▶ [Your assignment]:
An exact copy is needed of the lines from the one that contains "(130, 316) = (169, 307): purple" through the final line of the data below, with pictures left out.

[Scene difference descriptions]
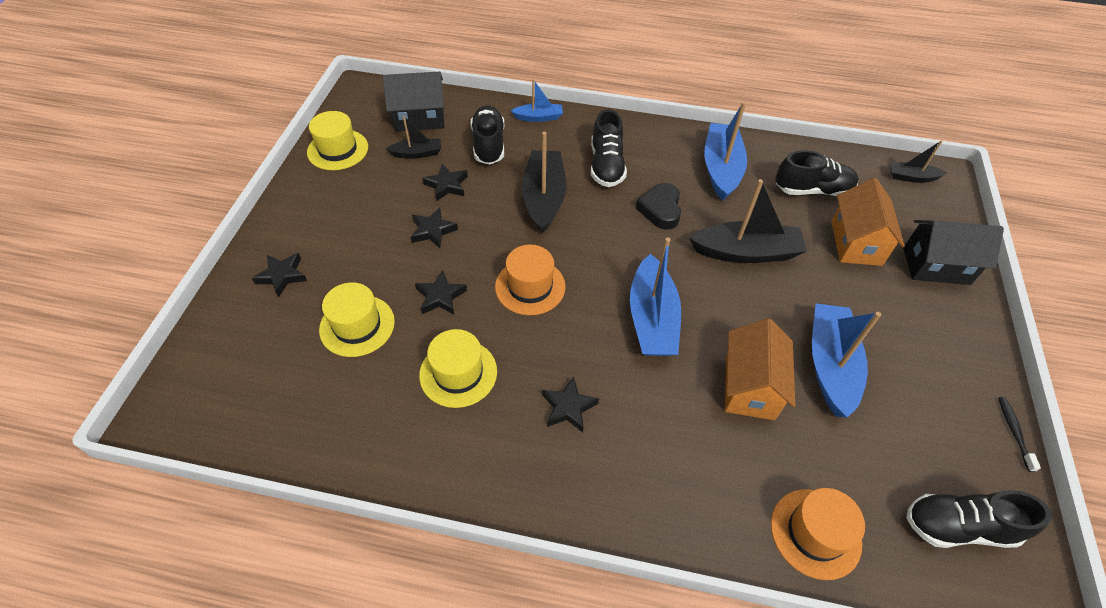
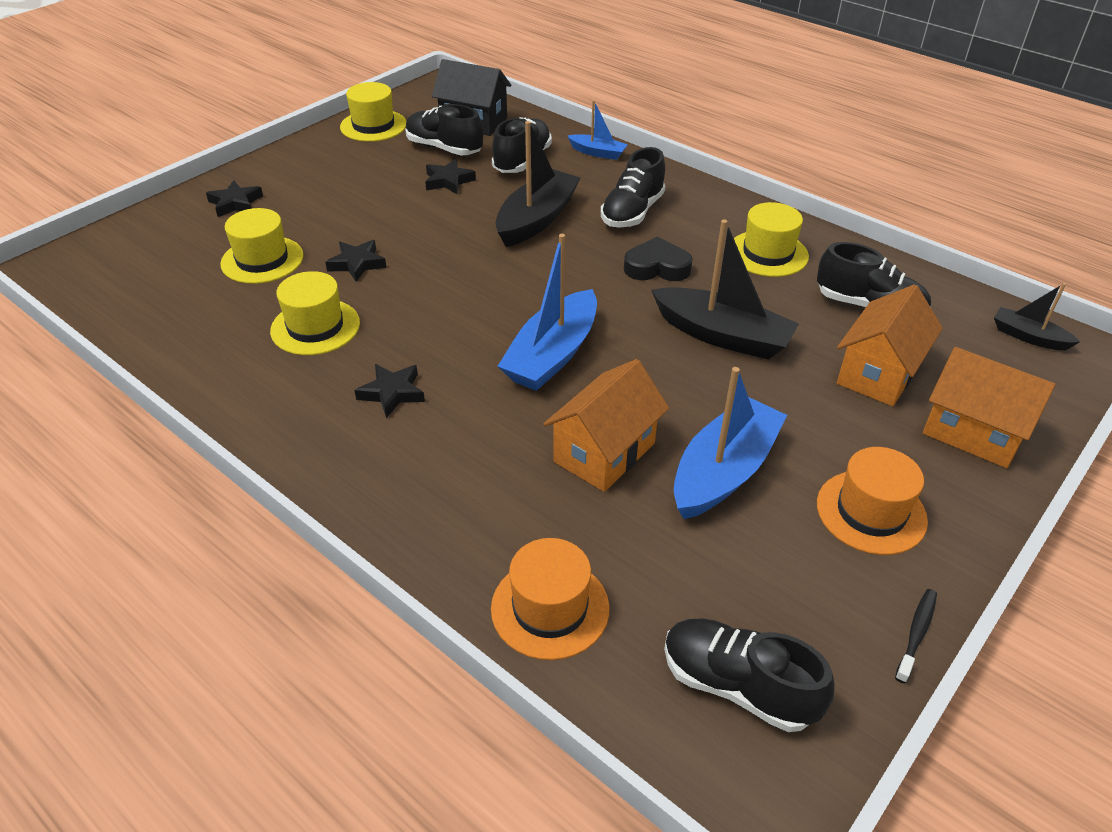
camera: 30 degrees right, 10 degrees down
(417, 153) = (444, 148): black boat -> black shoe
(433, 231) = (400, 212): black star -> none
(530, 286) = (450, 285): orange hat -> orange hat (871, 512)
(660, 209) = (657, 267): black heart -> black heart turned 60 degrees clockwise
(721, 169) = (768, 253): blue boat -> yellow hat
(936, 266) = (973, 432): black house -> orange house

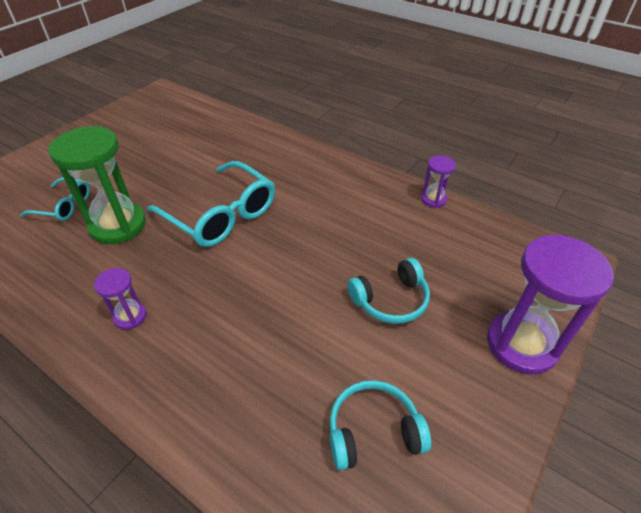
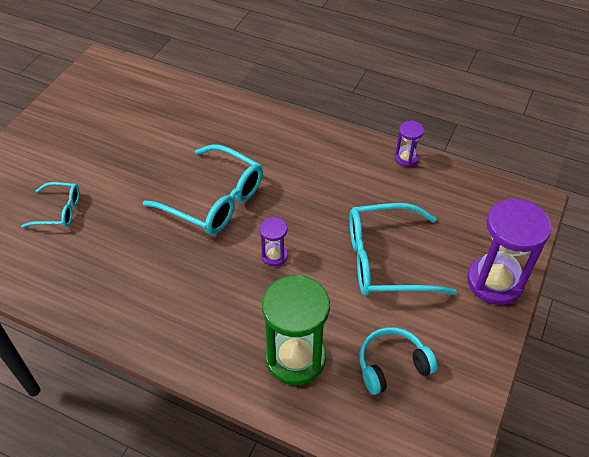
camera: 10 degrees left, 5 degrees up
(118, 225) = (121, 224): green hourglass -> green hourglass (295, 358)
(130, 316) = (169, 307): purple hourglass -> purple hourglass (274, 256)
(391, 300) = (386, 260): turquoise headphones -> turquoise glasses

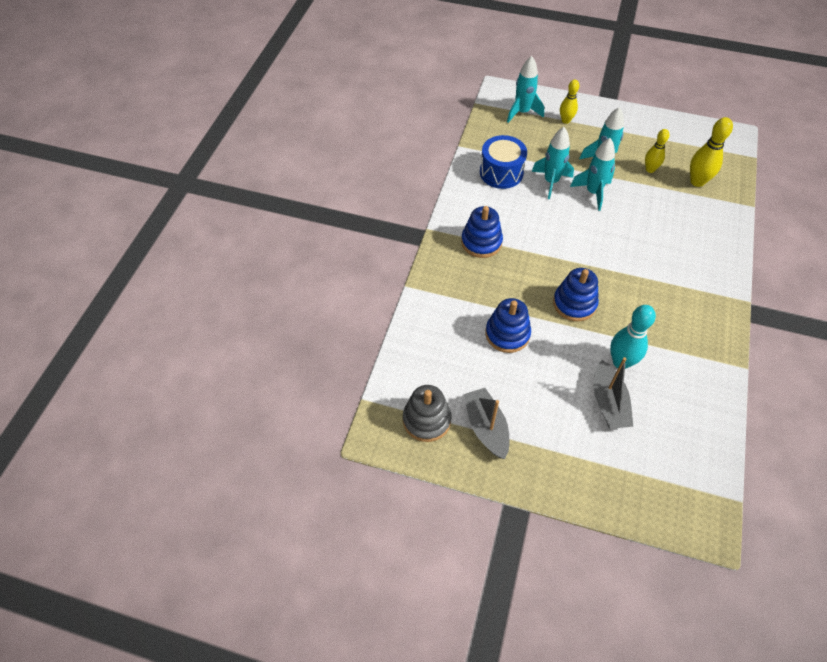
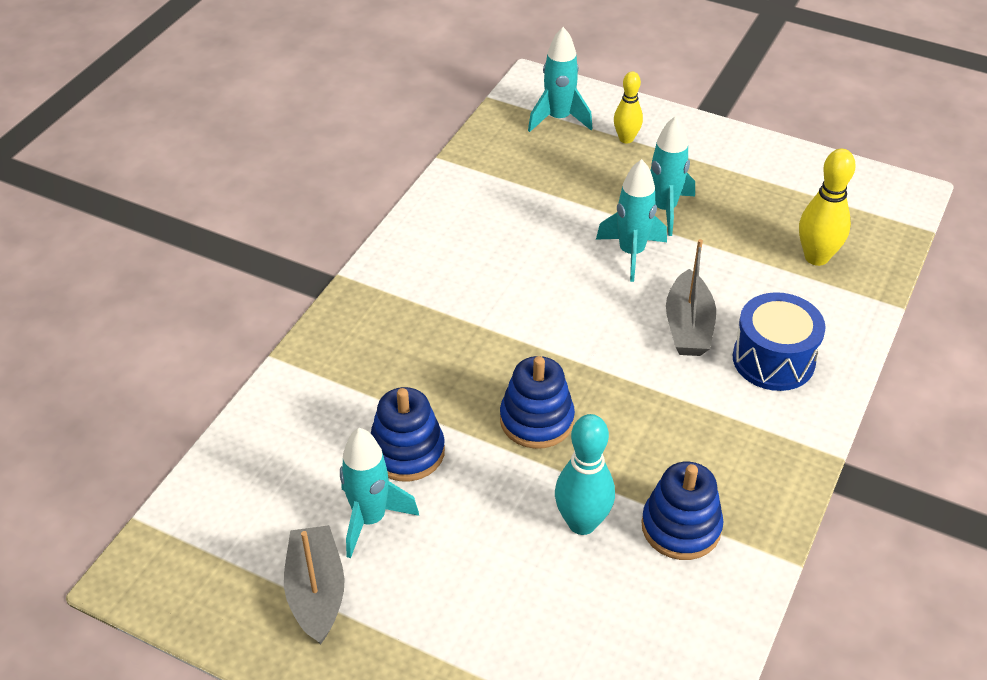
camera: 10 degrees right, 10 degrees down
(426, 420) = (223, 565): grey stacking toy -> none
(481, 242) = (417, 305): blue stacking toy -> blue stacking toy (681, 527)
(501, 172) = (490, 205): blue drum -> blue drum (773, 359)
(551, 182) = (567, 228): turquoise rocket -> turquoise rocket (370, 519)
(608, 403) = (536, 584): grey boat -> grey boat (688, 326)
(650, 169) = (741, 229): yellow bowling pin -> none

▶ [Task output]:
(130, 316) = (169, 307): purple hourglass -> purple hourglass (274, 256)
(391, 300) = (386, 260): turquoise headphones -> turquoise glasses

camera: 10 degrees right, 10 degrees down
(426, 420) = (223, 565): grey stacking toy -> none
(481, 242) = (417, 305): blue stacking toy -> blue stacking toy (681, 527)
(501, 172) = (490, 205): blue drum -> blue drum (773, 359)
(551, 182) = (567, 228): turquoise rocket -> turquoise rocket (370, 519)
(608, 403) = (536, 584): grey boat -> grey boat (688, 326)
(650, 169) = (741, 229): yellow bowling pin -> none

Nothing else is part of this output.